WHAT IS REQUIRED — Could you reproduce the lines below from the one with "D101: diode 1N4004" through the one with "R123: 6.8k (N009, N015) -> 680 (N009, N015)"? Keep both ends and add nothing.

Source data
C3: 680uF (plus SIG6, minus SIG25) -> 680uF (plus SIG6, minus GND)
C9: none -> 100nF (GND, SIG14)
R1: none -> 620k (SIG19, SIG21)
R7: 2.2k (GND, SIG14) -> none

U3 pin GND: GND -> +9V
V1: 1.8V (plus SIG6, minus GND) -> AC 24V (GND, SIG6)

--

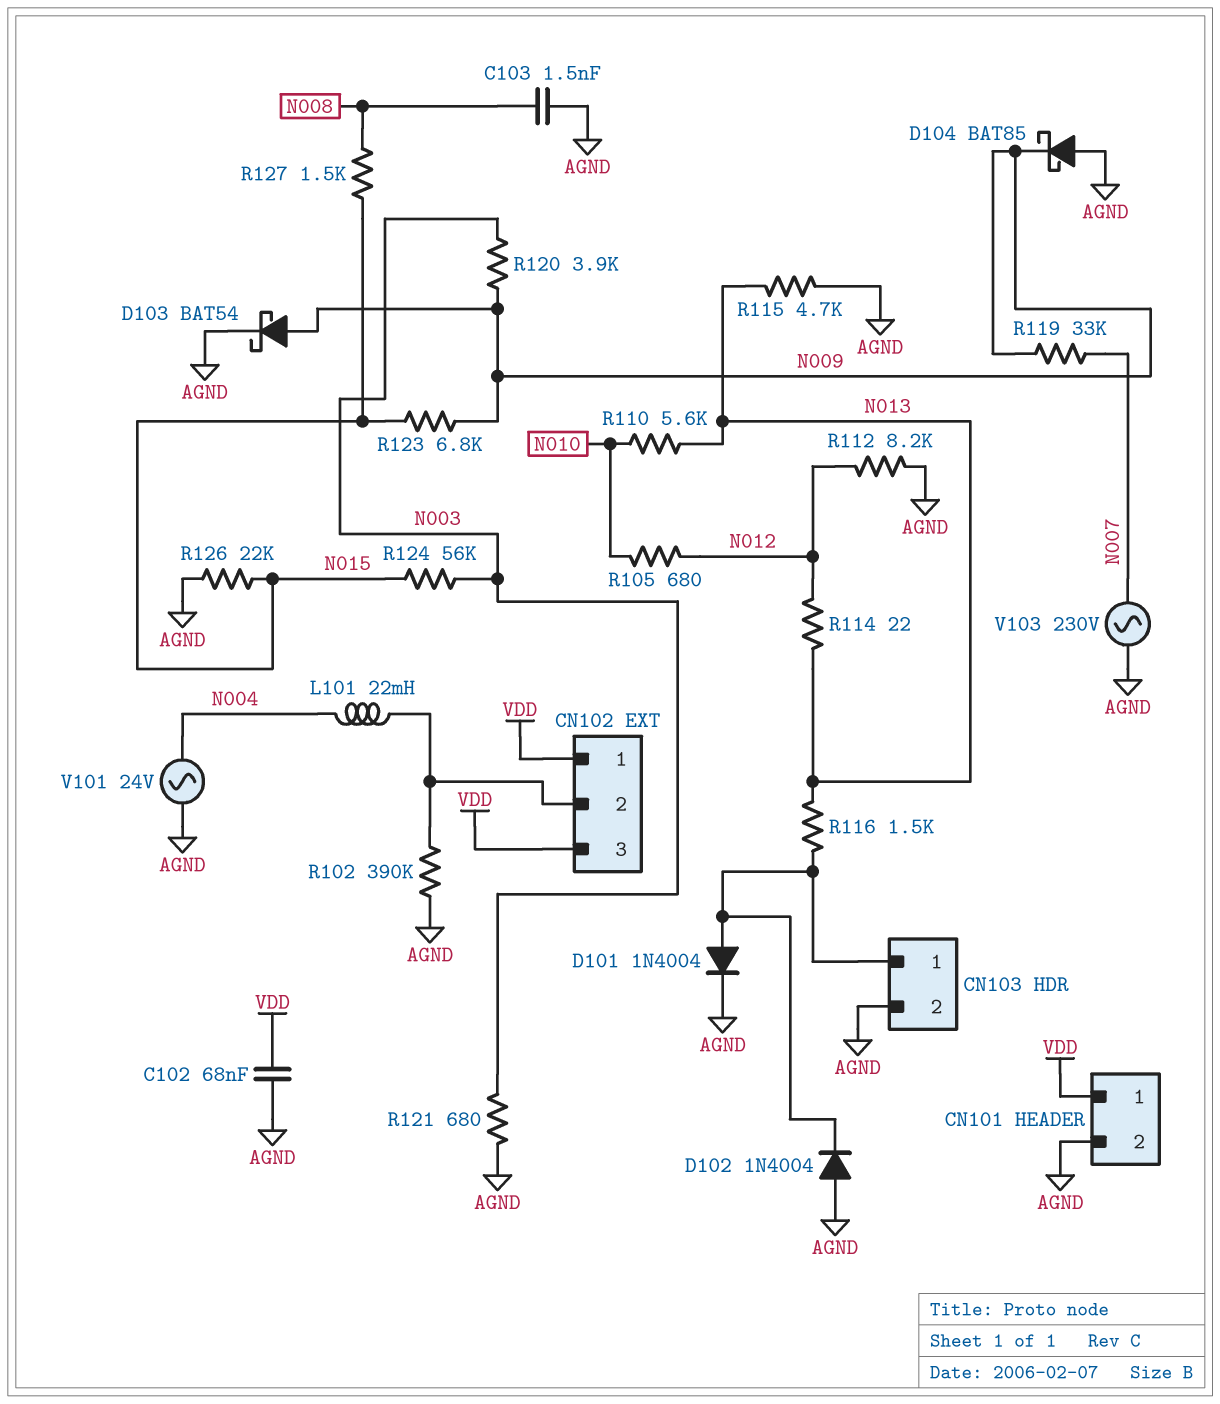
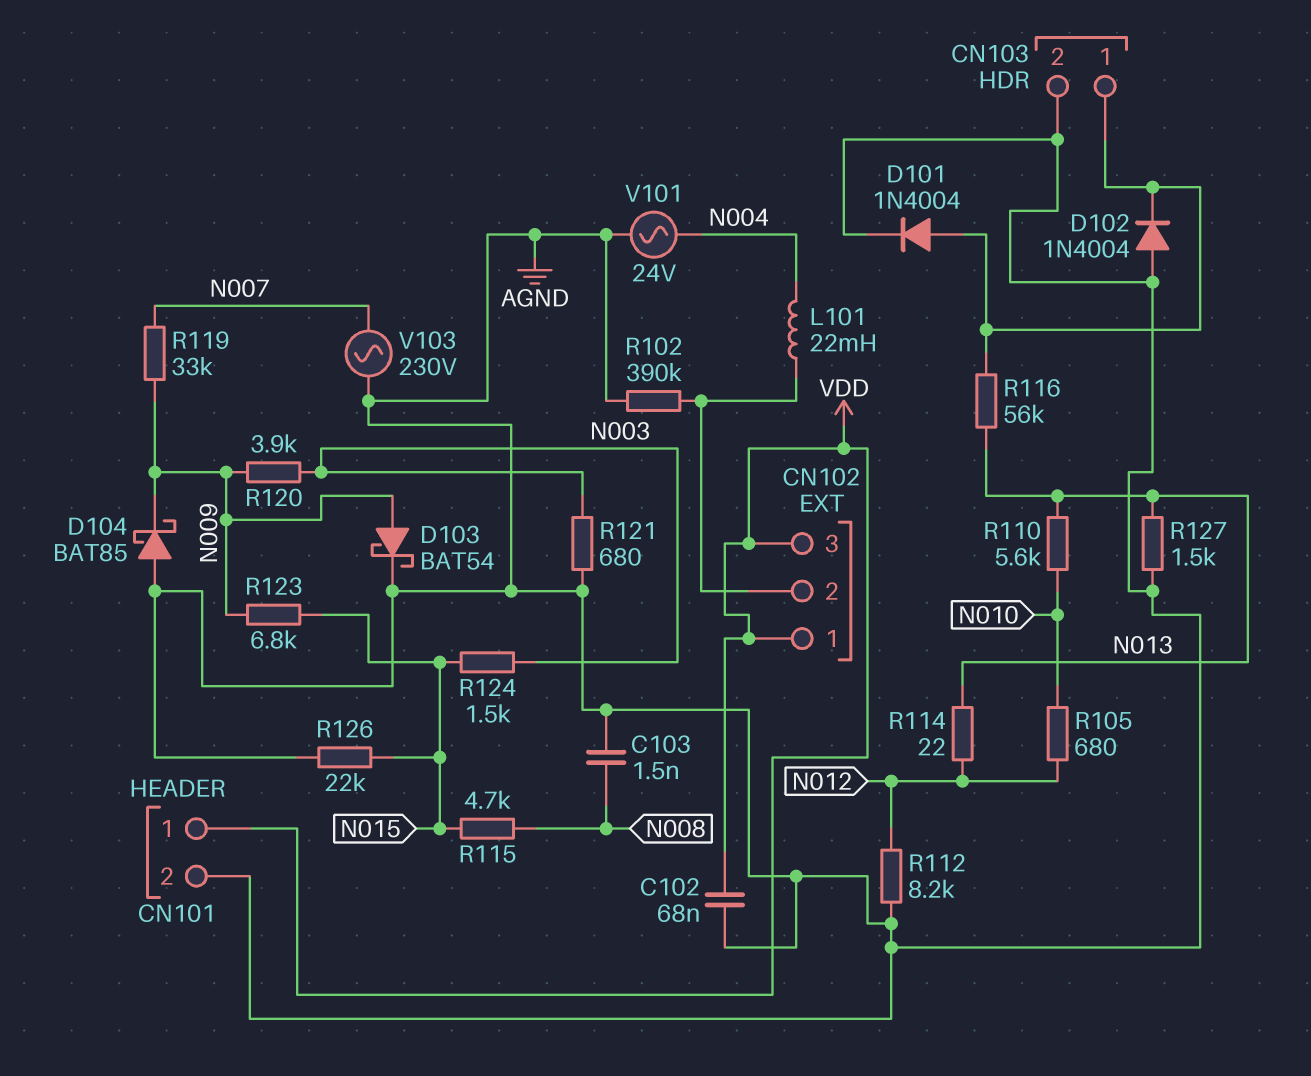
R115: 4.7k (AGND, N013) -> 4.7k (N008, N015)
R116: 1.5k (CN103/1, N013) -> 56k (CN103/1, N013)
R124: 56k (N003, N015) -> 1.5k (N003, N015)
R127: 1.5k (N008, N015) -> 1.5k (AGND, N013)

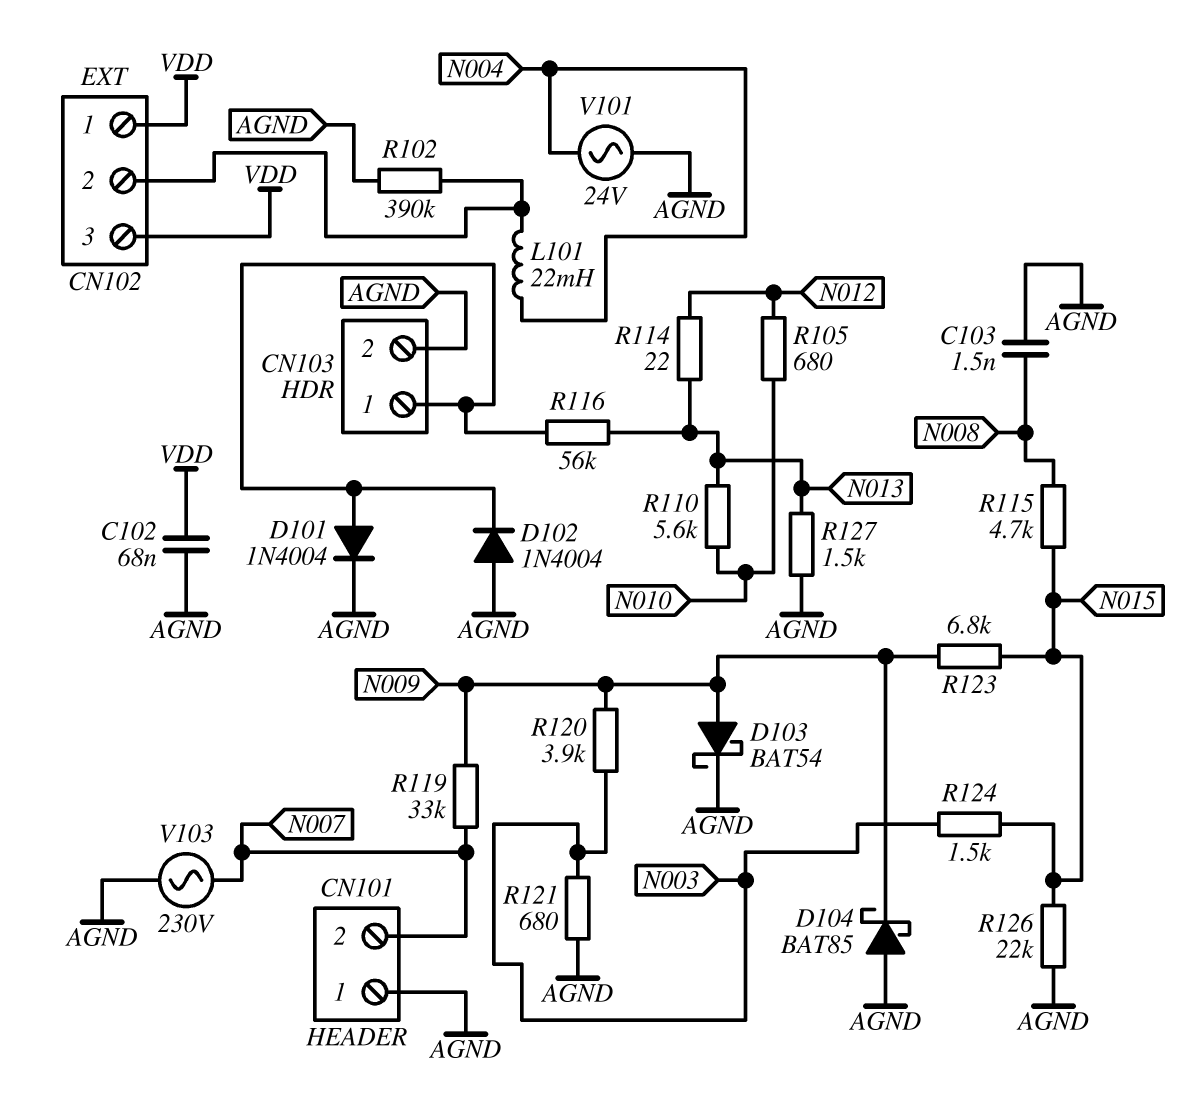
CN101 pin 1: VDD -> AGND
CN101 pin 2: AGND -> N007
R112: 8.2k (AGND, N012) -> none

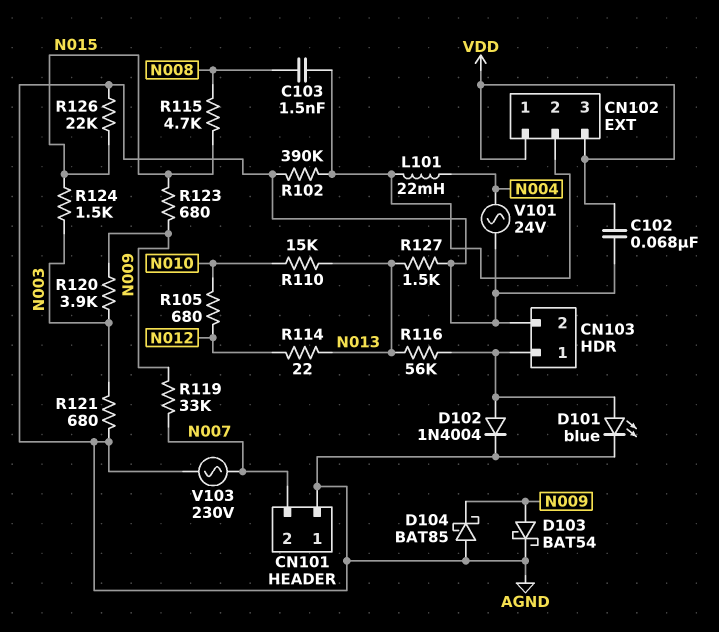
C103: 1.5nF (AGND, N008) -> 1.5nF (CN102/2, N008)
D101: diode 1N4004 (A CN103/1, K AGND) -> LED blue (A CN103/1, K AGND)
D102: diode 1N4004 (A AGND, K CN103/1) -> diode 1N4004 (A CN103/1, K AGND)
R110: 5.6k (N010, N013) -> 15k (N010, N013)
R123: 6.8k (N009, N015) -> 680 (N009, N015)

OUTPUT OF THE EXERCISE —
D101: diode 1N4004 (A CN103/1, K AGND) -> LED blue (A CN103/1, K AGND)
D102: diode 1N4004 (A AGND, K CN103/1) -> diode 1N4004 (A CN103/1, K AGND)
R110: 5.6k (N010, N013) -> 15k (N010, N013)
R123: 6.8k (N009, N015) -> 680 (N009, N015)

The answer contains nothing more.